**INSTRUCTIONS FOR THE TASK**
Repeat each record below exactly, omitting whatever pictures appear in it.

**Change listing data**
* * * * *

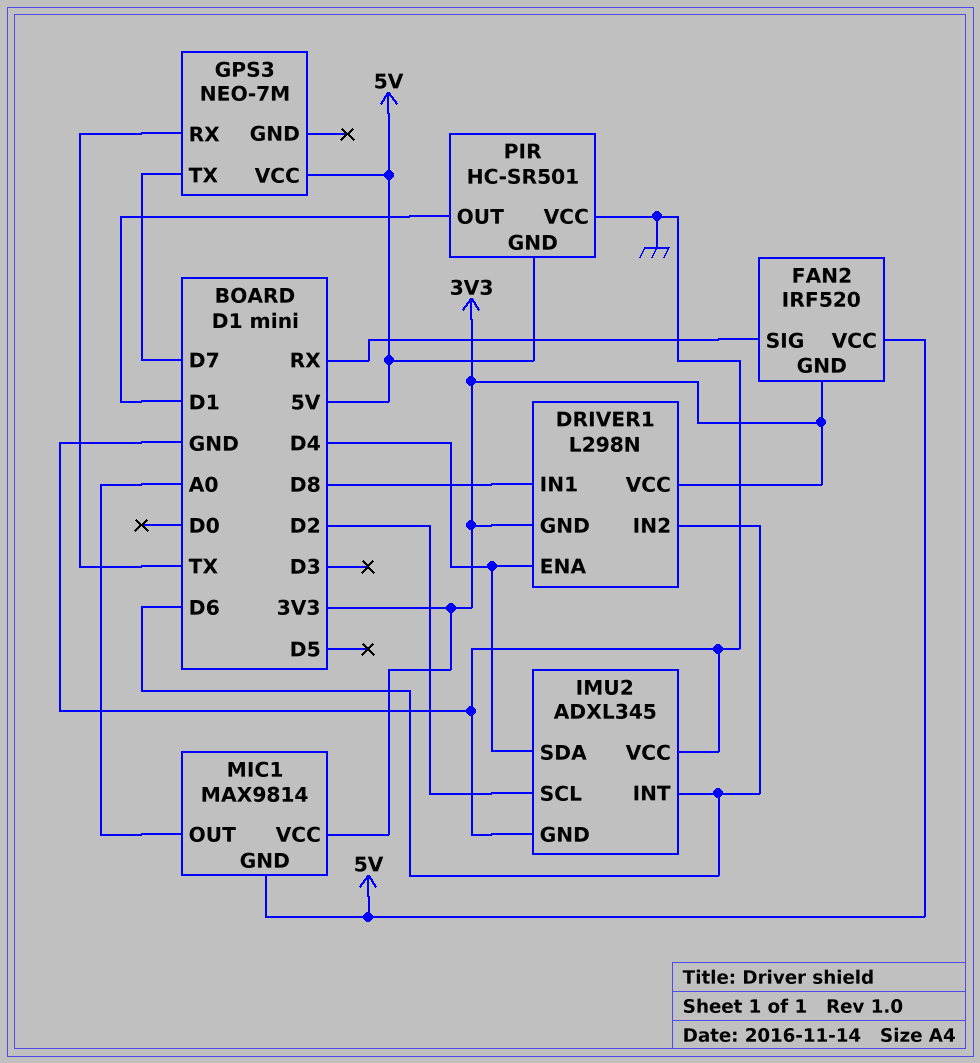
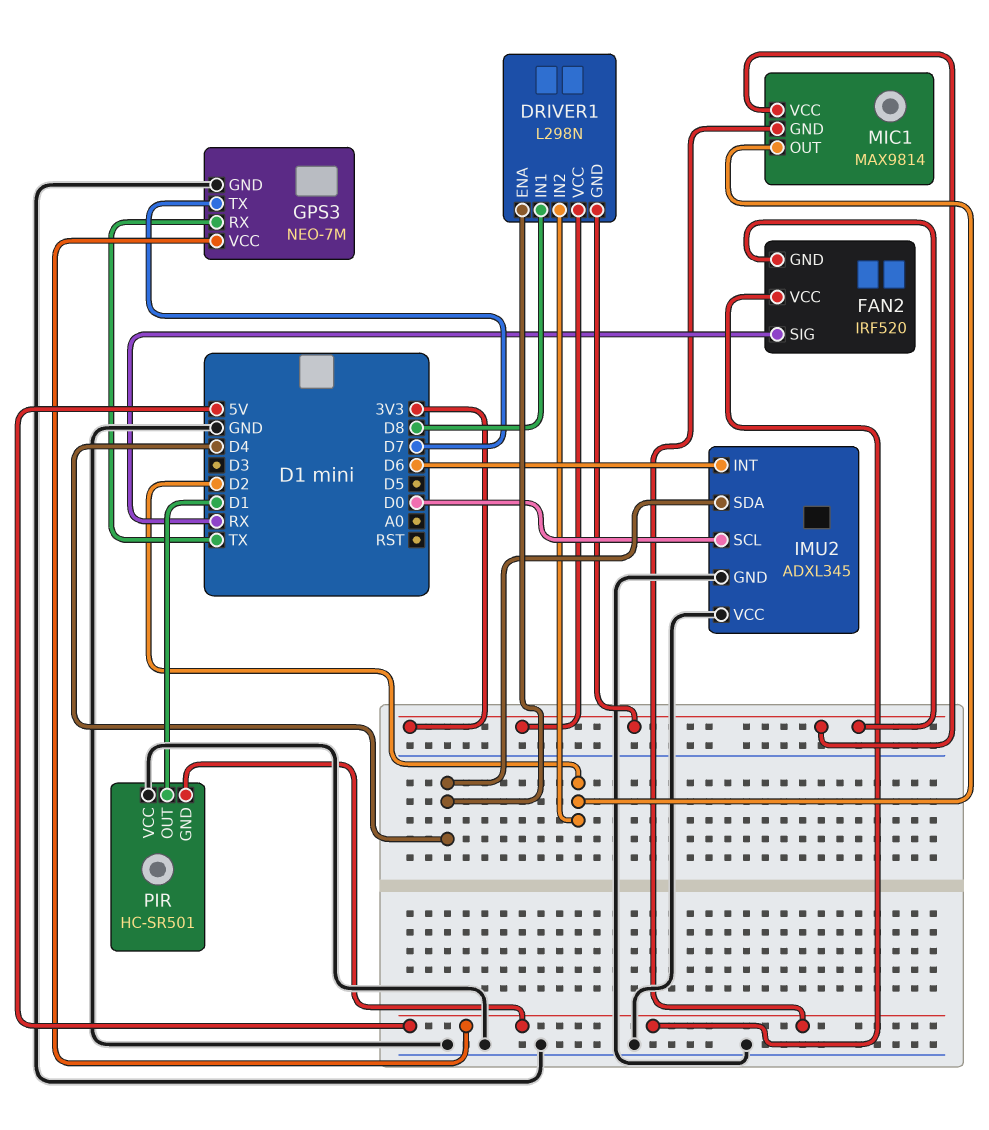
DRIVER1 pin IN2: D6 -> D2
GPS3 pin GND: none -> GND
IMU2 pin SCL: D2 -> D0
MIC1 pin OUT: A0 -> D2

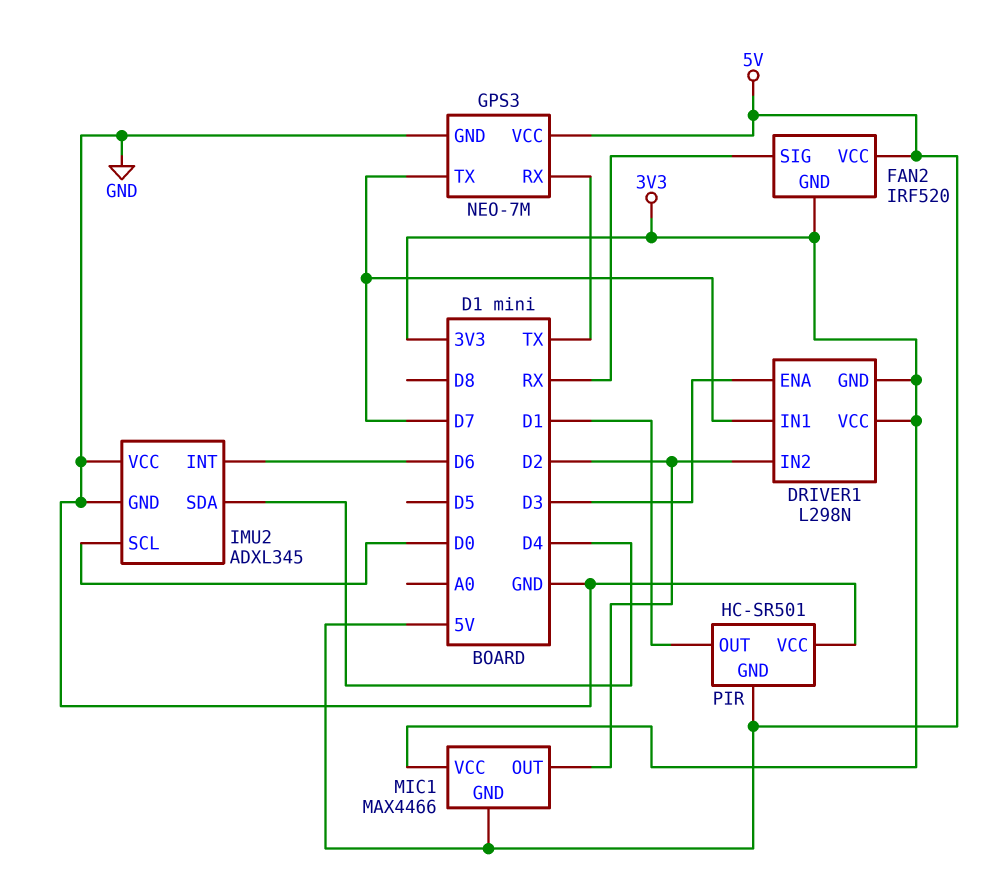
DRIVER1 pin ENA: D4 -> D3
DRIVER1 pin IN1: D8 -> D7
MIC1: MAX9814 -> MAX4466

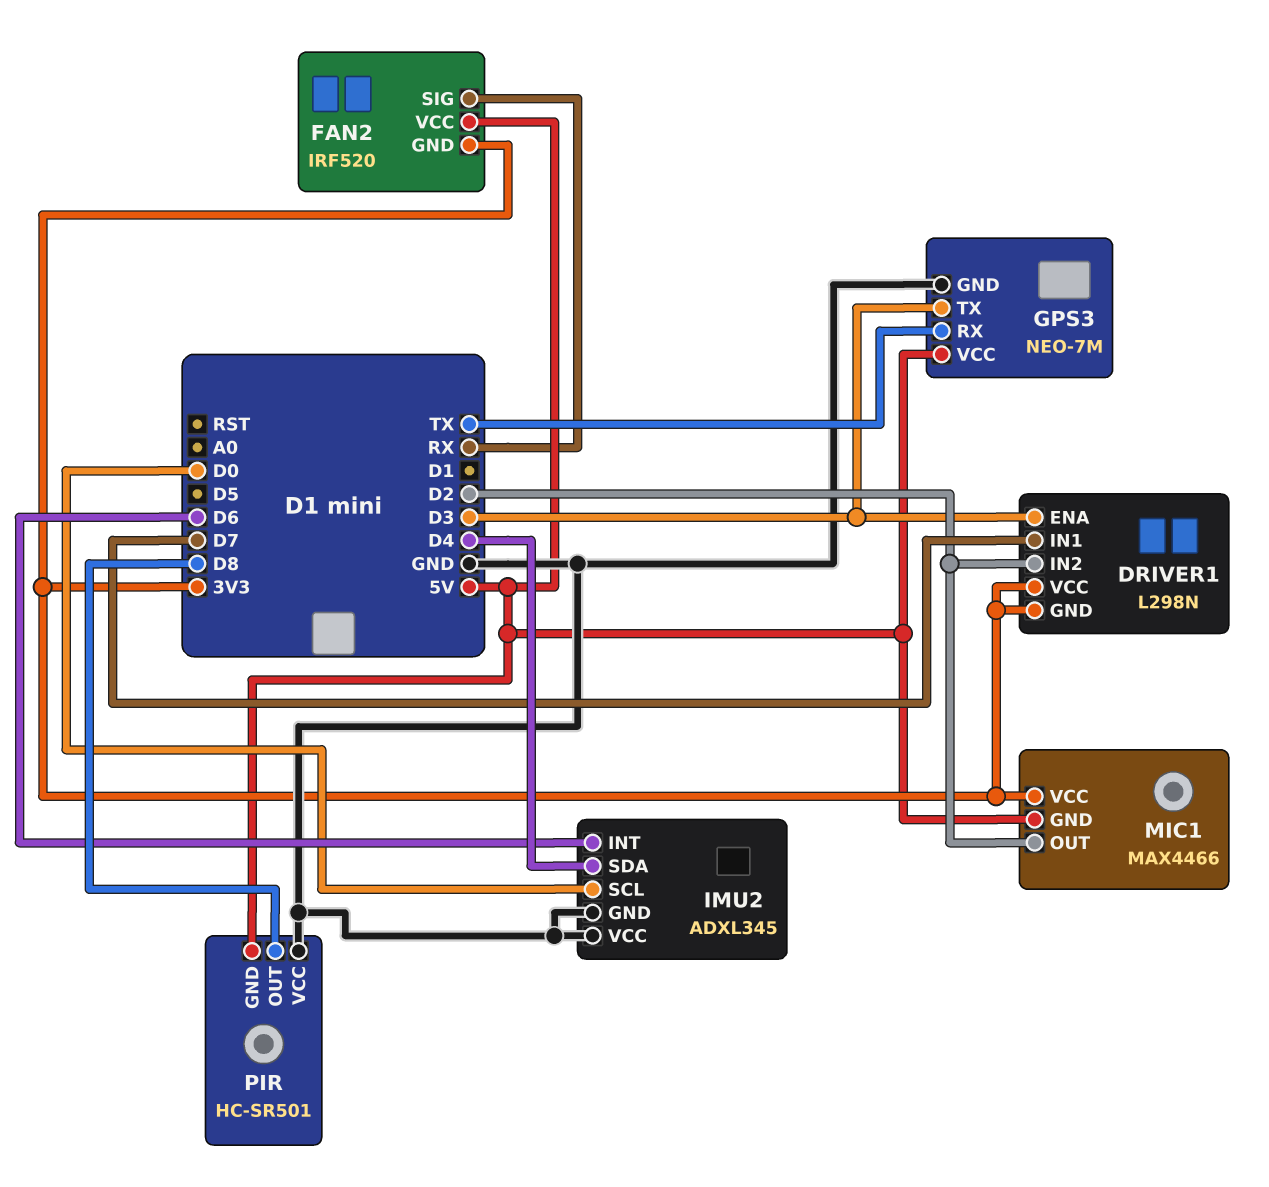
GPS3 pin TX: D7 -> D3
PIR pin OUT: D1 -> D8

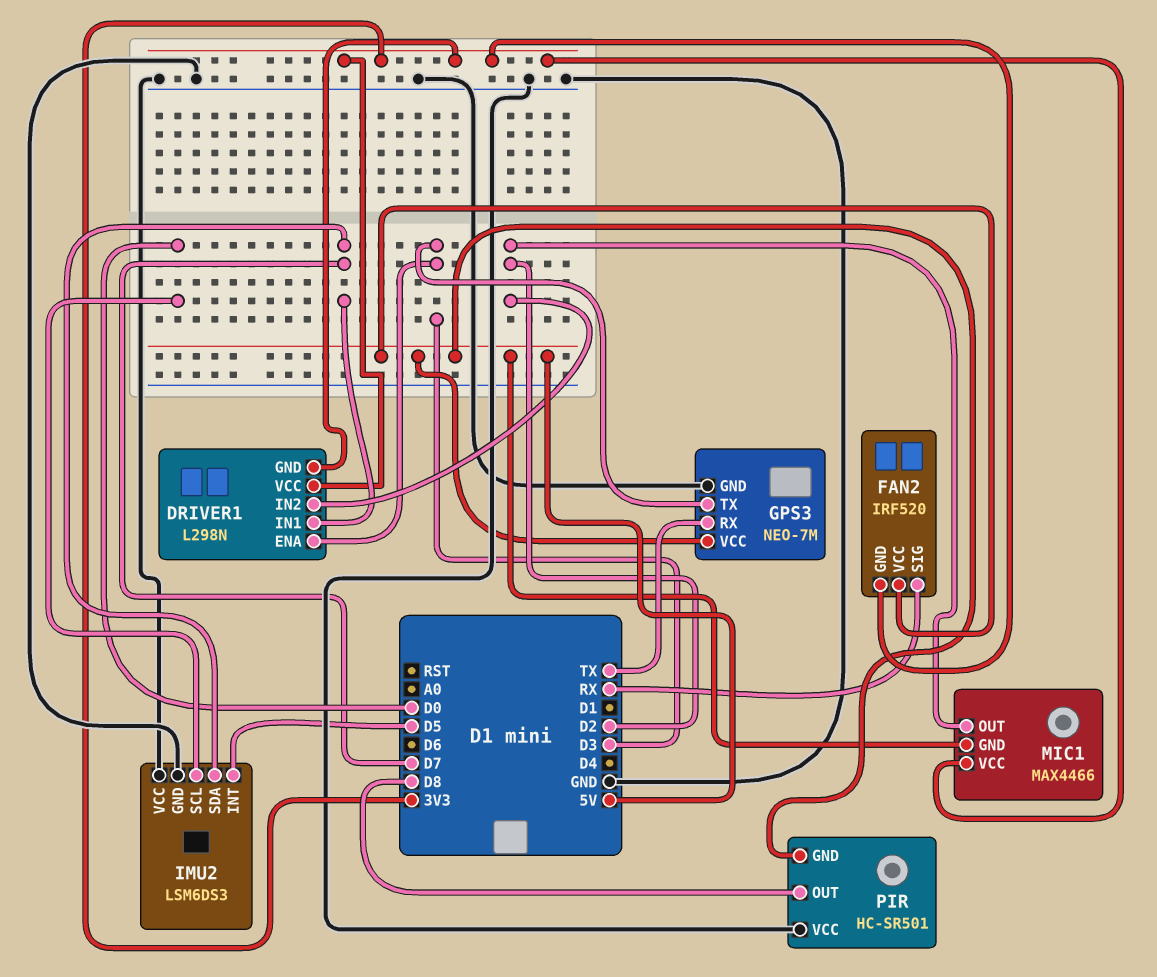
IMU2: ADXL345 -> LSM6DS3
IMU2 pin INT: D6 -> D5
IMU2 pin SDA: D4 -> D7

* * * * *

**EXERCISE SOLUTION**
DRIVER1 pin IN2: D6 -> D2
GPS3 pin GND: none -> GND
IMU2 pin SCL: D2 -> D0
MIC1 pin OUT: A0 -> D2

DRIVER1 pin ENA: D4 -> D3
DRIVER1 pin IN1: D8 -> D7
MIC1: MAX9814 -> MAX4466

GPS3 pin TX: D7 -> D3
PIR pin OUT: D1 -> D8

IMU2: ADXL345 -> LSM6DS3
IMU2 pin INT: D6 -> D5
IMU2 pin SDA: D4 -> D7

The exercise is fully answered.